▶ **Data listing**
────────────────────

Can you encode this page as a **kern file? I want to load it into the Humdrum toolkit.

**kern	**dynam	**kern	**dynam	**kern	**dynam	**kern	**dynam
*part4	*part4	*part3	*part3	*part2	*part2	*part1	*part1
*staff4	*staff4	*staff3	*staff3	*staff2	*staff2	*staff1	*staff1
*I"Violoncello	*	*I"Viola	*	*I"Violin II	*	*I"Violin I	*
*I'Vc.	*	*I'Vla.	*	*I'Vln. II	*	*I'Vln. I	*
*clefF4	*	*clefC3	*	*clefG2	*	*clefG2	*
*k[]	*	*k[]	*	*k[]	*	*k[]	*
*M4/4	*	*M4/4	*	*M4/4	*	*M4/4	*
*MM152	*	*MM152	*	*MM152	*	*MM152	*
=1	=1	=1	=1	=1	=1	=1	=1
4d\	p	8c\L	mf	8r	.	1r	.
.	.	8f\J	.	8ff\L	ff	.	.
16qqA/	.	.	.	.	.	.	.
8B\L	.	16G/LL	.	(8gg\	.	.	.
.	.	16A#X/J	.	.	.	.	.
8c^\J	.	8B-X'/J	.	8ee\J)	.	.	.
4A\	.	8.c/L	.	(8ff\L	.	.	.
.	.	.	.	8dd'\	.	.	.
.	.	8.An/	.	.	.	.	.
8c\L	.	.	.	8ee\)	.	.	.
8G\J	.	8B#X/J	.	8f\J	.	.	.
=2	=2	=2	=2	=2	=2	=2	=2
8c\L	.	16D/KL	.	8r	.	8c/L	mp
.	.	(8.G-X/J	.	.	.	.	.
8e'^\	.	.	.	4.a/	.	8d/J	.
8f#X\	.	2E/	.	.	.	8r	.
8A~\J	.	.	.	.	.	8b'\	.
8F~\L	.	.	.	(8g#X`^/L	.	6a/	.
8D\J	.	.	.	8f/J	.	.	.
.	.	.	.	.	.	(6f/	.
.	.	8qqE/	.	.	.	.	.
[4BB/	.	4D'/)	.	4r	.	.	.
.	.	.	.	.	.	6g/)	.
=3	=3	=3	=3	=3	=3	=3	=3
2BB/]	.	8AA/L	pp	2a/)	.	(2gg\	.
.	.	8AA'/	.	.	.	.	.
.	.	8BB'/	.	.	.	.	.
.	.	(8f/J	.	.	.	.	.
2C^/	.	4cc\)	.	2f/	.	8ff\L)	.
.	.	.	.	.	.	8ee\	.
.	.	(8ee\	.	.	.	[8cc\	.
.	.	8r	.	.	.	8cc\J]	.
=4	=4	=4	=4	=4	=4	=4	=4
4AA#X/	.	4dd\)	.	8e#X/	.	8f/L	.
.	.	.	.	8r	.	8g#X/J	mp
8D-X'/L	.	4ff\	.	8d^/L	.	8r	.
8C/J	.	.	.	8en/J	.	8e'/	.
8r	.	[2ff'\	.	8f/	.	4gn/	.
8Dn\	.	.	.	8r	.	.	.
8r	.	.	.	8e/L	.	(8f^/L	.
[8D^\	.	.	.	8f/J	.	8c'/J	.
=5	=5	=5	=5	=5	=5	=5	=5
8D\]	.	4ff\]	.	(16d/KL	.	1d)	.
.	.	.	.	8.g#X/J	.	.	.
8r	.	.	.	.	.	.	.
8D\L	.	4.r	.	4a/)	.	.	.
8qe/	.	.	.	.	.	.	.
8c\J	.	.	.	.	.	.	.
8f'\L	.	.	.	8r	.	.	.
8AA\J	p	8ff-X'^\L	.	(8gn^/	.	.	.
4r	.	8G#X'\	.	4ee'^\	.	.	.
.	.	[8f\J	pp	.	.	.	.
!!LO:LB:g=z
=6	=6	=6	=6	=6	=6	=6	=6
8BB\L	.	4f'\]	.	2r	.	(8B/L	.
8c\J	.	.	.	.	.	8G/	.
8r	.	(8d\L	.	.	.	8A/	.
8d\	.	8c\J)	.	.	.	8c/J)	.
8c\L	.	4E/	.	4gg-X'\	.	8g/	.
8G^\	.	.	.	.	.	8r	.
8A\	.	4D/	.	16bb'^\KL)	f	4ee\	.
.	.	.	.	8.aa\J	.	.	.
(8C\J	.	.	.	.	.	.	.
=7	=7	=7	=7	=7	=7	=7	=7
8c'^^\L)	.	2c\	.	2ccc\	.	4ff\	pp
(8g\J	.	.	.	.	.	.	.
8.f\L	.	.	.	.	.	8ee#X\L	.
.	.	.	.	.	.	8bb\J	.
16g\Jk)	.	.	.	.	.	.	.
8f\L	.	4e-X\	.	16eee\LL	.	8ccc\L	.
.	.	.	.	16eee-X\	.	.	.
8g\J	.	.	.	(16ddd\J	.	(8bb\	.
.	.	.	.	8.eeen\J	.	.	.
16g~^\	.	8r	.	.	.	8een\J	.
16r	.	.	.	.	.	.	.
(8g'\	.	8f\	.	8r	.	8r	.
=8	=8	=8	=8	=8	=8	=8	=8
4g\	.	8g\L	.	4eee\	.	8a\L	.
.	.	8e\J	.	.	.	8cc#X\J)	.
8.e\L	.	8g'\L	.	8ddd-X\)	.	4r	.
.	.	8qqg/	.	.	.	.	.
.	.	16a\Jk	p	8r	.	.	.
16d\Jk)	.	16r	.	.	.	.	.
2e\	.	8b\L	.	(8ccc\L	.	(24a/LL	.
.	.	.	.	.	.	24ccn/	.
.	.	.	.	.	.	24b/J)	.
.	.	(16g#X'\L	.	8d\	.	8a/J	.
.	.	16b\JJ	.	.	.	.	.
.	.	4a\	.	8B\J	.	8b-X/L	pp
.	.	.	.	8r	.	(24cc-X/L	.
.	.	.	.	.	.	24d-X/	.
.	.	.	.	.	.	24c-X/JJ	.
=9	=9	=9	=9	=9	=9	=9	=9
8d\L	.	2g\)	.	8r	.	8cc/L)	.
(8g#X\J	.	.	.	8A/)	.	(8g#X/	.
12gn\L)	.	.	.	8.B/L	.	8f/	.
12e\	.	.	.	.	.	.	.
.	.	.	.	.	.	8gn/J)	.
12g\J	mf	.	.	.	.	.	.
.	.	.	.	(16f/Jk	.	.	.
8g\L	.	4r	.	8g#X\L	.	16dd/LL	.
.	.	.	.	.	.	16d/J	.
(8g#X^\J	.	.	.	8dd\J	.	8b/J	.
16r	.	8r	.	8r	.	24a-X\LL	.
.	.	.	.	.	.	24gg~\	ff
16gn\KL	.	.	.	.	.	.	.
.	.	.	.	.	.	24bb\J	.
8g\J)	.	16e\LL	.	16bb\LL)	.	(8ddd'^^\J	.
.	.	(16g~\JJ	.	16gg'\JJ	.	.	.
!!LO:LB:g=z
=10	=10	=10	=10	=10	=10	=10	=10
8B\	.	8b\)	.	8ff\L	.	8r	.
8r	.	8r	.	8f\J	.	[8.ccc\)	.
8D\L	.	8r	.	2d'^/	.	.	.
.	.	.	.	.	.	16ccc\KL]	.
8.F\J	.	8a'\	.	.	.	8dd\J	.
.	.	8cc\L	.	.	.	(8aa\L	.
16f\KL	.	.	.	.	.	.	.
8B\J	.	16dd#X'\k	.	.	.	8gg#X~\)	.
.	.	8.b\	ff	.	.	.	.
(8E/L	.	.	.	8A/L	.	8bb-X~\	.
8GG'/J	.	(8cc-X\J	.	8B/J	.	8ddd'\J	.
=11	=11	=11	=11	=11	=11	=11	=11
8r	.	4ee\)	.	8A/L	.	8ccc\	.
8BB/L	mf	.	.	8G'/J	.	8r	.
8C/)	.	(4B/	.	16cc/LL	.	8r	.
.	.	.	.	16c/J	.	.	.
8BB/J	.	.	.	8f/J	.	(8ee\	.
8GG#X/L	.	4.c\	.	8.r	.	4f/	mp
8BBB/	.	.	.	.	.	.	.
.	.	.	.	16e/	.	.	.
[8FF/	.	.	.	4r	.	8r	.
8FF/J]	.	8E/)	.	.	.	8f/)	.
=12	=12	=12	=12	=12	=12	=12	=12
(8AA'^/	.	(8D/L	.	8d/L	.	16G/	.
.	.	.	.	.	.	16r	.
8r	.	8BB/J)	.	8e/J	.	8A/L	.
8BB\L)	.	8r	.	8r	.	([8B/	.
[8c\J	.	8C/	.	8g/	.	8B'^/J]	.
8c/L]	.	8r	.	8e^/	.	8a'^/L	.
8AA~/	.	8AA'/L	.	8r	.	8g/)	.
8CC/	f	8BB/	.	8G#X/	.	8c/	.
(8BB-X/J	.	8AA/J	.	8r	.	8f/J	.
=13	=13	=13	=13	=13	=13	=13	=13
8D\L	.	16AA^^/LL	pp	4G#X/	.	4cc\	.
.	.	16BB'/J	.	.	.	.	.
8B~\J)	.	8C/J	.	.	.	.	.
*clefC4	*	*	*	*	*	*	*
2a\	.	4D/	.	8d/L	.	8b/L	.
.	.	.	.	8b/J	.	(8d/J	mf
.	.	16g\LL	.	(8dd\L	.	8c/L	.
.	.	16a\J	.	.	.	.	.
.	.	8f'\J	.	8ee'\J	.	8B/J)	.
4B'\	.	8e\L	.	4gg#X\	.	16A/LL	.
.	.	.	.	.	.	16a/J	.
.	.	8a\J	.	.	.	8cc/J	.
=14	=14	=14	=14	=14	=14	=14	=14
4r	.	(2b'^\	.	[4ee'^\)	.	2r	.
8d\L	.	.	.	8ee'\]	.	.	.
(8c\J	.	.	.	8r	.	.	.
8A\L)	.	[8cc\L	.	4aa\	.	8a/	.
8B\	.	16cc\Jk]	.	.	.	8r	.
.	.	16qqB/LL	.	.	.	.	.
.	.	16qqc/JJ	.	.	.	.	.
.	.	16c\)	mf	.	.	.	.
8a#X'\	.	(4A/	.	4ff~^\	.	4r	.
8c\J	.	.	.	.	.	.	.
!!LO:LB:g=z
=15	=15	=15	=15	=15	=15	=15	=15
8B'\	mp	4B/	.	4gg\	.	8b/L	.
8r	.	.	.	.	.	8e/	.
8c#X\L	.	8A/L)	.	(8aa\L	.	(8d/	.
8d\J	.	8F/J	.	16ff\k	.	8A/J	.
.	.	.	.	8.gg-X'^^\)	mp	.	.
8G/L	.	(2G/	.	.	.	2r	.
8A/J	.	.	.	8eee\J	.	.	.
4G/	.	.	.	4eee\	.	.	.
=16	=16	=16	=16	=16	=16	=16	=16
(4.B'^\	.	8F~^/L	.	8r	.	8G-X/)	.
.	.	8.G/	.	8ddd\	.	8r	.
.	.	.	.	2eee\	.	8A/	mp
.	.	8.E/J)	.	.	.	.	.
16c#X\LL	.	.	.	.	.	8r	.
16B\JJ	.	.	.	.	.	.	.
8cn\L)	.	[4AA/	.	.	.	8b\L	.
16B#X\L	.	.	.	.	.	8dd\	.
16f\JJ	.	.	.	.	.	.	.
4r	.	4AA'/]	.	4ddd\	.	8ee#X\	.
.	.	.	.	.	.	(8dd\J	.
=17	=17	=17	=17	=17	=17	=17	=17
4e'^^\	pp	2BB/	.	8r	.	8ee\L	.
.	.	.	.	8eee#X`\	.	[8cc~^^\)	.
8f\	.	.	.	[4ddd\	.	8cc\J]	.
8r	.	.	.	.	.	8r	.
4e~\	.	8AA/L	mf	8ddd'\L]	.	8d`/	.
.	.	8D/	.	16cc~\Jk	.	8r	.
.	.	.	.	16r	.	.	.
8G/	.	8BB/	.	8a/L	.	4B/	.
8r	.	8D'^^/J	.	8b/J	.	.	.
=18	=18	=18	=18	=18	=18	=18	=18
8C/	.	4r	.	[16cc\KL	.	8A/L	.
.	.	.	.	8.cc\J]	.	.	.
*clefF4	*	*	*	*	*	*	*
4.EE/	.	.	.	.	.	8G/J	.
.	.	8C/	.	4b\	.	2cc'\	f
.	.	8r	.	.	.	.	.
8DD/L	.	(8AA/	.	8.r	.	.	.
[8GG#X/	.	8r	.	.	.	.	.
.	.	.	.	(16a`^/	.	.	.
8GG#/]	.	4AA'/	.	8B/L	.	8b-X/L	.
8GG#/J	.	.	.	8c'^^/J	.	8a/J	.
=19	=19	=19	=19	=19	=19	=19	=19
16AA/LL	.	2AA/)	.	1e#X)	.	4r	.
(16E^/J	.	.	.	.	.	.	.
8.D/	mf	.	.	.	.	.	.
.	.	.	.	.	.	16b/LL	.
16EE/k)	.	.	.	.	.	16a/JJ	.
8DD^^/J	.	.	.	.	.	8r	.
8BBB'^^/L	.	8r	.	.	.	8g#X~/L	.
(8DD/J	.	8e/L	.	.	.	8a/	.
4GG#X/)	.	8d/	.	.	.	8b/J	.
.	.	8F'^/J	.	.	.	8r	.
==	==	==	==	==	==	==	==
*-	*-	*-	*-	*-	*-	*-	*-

────────────────────

▶ **Problem to work on**
Locate every line in the rows above that contains the string "kern" with the same capitalization, and copy each such line in full.

▶ **Solution for this task**
Can you encode this page as a **kern file? I want to load it into the Humdrum toolkit.
**kern	**dynam	**kern	**dynam	**kern	**dynam	**kern	**dynam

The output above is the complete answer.